WORK ORDER
Search the listing for the string "plus" and copy every line that contains it.

**** INFORMATION SUPPLIED

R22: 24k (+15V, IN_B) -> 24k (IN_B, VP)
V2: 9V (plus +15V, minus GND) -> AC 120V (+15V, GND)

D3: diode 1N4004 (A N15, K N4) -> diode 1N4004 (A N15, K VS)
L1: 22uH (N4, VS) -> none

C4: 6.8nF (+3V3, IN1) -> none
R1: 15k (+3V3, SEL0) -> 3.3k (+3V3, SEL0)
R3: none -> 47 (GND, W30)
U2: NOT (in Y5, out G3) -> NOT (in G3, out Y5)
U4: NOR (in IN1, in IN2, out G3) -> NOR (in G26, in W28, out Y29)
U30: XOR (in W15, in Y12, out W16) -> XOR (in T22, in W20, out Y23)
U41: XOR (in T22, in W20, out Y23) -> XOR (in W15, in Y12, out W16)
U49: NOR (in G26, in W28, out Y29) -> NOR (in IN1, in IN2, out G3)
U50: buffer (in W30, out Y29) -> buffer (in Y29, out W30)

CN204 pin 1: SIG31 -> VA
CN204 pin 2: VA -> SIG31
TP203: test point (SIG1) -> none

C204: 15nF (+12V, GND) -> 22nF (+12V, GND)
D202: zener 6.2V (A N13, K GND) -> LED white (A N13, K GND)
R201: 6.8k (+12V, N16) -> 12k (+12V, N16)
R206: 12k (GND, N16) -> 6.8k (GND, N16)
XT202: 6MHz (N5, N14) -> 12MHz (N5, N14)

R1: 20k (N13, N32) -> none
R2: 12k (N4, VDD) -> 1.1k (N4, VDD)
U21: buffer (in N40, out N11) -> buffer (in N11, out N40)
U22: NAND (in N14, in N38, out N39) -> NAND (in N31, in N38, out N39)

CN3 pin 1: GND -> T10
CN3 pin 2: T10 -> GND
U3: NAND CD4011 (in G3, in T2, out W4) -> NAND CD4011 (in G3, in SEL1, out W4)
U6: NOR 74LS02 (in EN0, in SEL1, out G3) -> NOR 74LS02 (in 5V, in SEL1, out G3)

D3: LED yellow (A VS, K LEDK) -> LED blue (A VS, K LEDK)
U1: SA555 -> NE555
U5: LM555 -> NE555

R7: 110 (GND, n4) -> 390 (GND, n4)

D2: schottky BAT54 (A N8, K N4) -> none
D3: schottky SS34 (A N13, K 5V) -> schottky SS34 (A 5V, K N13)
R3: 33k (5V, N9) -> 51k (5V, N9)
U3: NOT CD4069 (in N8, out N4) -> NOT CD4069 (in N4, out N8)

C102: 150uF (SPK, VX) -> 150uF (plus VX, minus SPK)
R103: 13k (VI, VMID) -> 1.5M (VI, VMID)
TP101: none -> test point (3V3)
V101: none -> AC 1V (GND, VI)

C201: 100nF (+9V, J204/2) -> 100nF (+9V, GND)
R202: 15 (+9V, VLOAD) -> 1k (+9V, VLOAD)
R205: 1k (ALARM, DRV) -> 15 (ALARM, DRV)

********

YOUR RESPONSE
V2: 9V (plus +15V, minus GND) -> AC 120V (+15V, GND)
C102: 150uF (SPK, VX) -> 150uF (plus VX, minus SPK)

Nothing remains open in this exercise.